**TASK TO COMPLETE:**
Please return each entry that follows exactly as written, and keep the pictures out.

*** Begin section ***

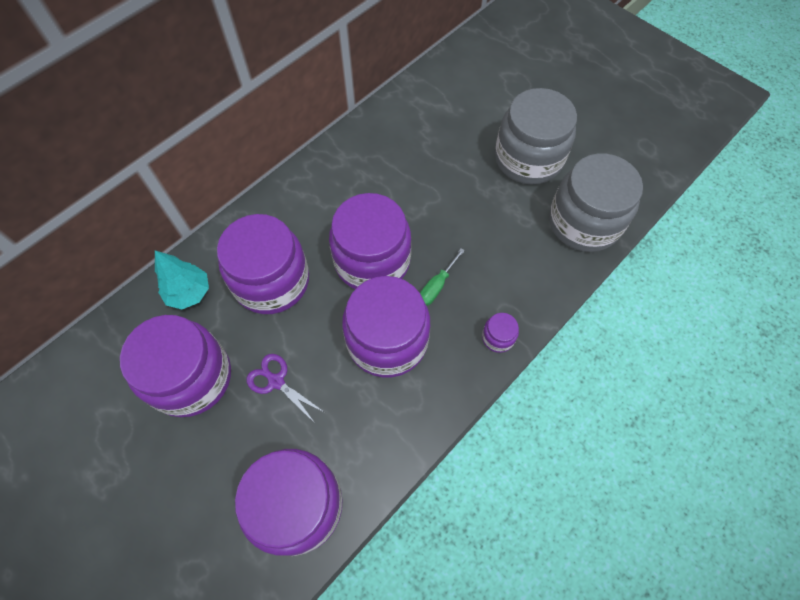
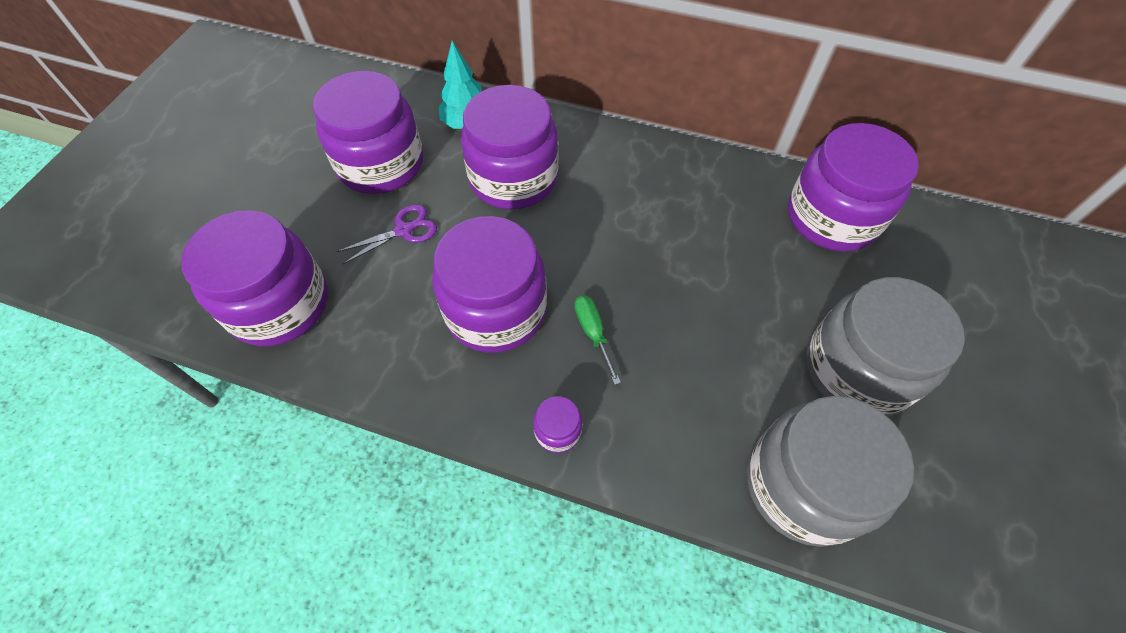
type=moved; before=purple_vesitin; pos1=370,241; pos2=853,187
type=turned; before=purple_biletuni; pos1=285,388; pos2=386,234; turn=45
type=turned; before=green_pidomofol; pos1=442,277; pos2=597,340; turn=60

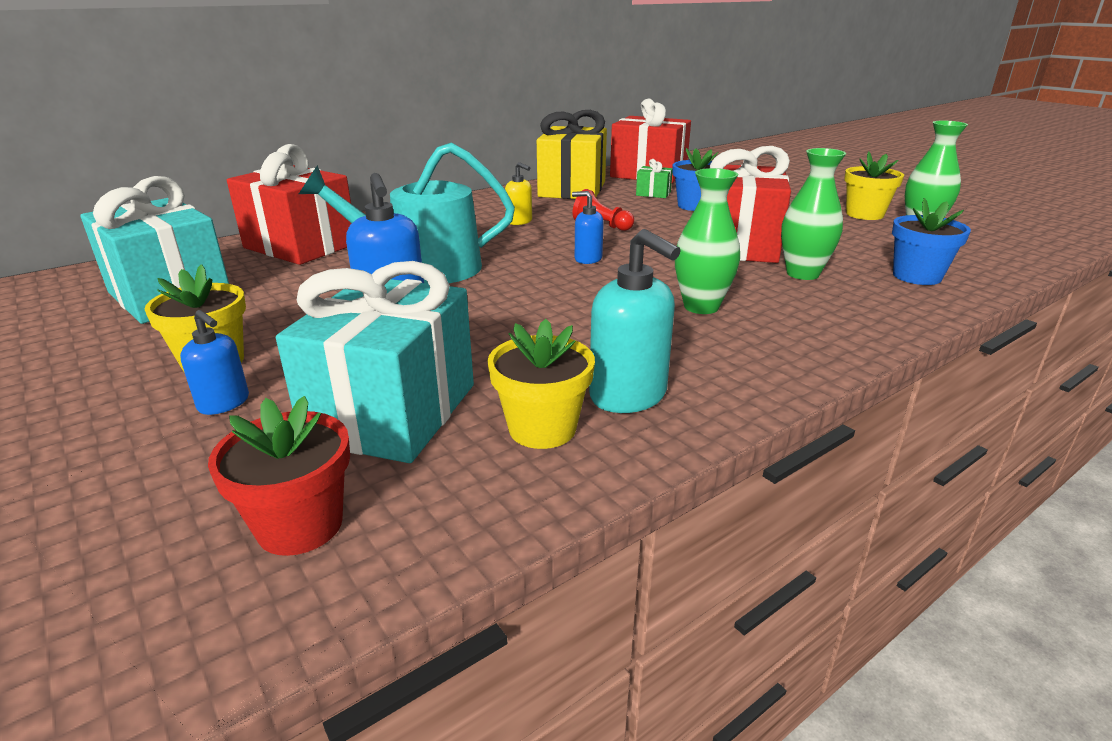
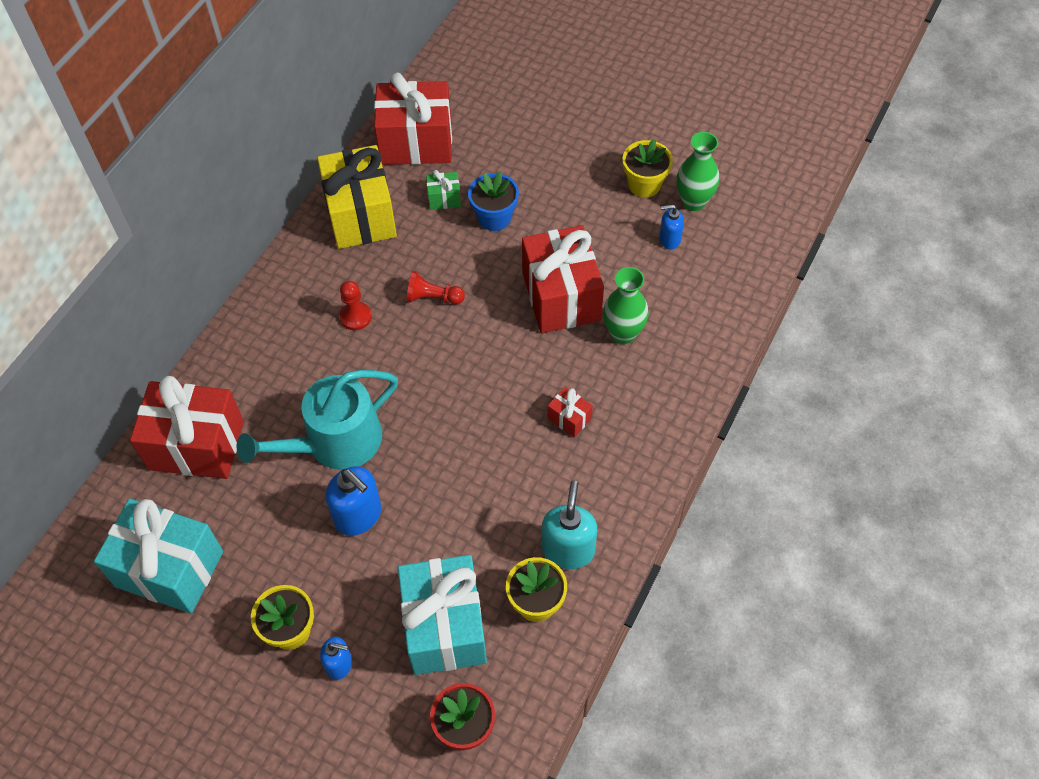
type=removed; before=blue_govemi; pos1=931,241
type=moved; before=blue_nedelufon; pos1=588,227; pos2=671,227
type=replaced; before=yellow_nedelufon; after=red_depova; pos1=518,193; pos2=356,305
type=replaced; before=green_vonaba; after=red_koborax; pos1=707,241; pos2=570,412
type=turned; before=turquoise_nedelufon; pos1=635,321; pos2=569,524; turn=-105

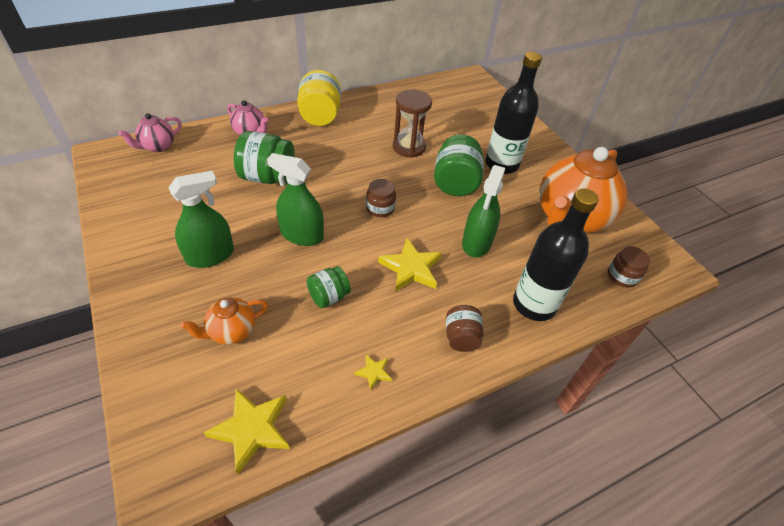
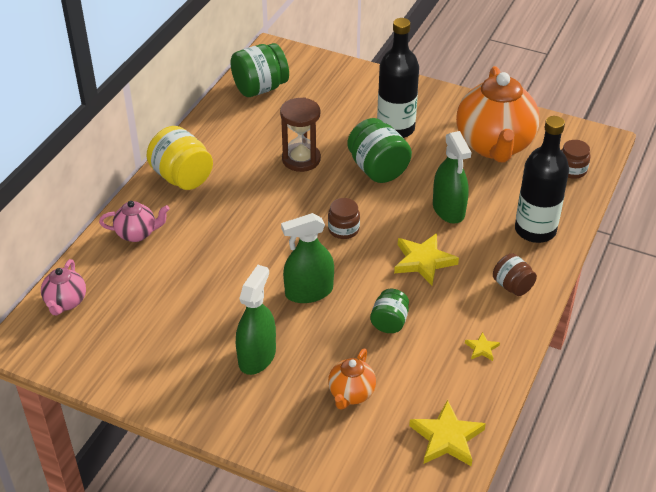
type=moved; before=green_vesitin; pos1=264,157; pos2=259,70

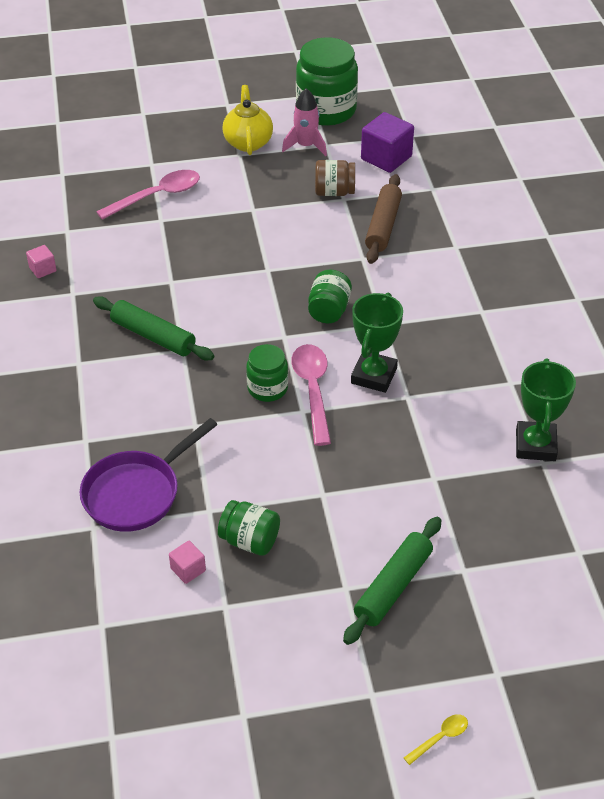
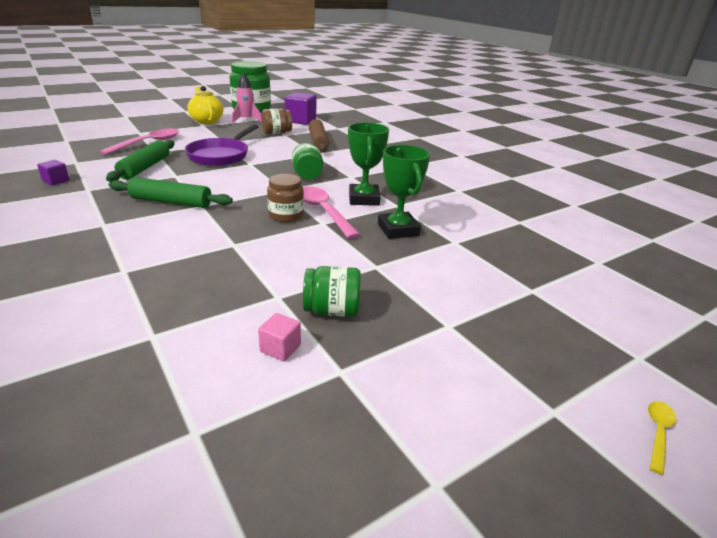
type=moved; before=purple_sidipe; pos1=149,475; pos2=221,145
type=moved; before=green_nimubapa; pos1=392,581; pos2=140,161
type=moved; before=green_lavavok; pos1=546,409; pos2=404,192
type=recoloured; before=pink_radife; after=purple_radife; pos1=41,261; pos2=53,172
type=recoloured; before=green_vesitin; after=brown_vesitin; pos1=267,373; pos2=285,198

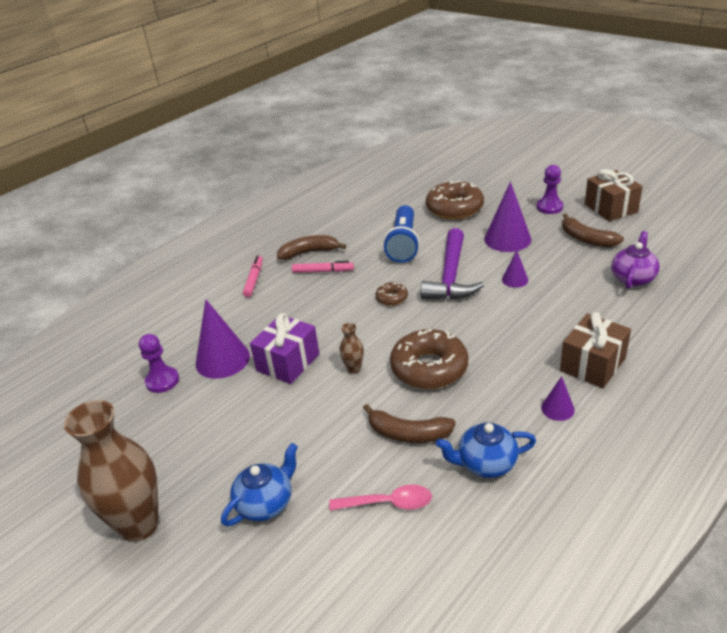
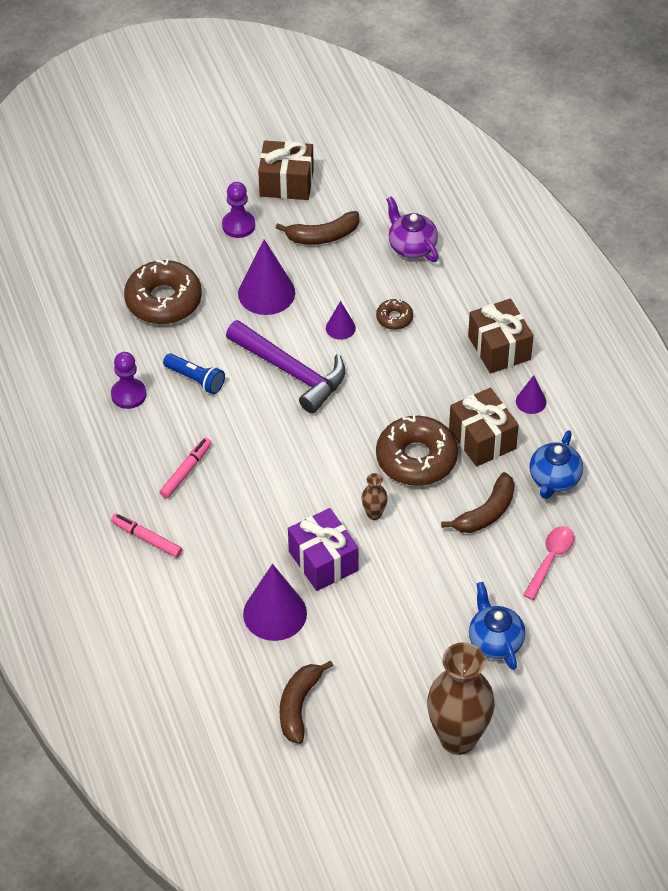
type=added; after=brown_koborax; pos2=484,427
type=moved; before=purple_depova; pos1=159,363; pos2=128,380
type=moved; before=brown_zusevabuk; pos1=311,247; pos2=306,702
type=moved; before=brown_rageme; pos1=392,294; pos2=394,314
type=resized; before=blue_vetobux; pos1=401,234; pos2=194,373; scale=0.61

*** End section ***

**RESPONSE:**
type=moved; before=purple_vesitin; pos1=370,241; pos2=853,187
type=turned; before=purple_biletuni; pos1=285,388; pos2=386,234; turn=45
type=turned; before=green_pidomofol; pos1=442,277; pos2=597,340; turn=60

type=removed; before=blue_govemi; pos1=931,241
type=moved; before=blue_nedelufon; pos1=588,227; pos2=671,227
type=replaced; before=yellow_nedelufon; after=red_depova; pos1=518,193; pos2=356,305
type=replaced; before=green_vonaba; after=red_koborax; pos1=707,241; pos2=570,412
type=turned; before=turquoise_nedelufon; pos1=635,321; pos2=569,524; turn=-105

type=moved; before=green_vesitin; pos1=264,157; pos2=259,70

type=moved; before=purple_sidipe; pos1=149,475; pos2=221,145
type=moved; before=green_nimubapa; pos1=392,581; pos2=140,161
type=moved; before=green_lavavok; pos1=546,409; pos2=404,192
type=recoloured; before=pink_radife; after=purple_radife; pos1=41,261; pos2=53,172
type=recoloured; before=green_vesitin; after=brown_vesitin; pos1=267,373; pos2=285,198

type=added; after=brown_koborax; pos2=484,427
type=moved; before=purple_depova; pos1=159,363; pos2=128,380
type=moved; before=brown_zusevabuk; pos1=311,247; pos2=306,702
type=moved; before=brown_rageme; pos1=392,294; pos2=394,314
type=resized; before=blue_vetobux; pos1=401,234; pos2=194,373; scale=0.61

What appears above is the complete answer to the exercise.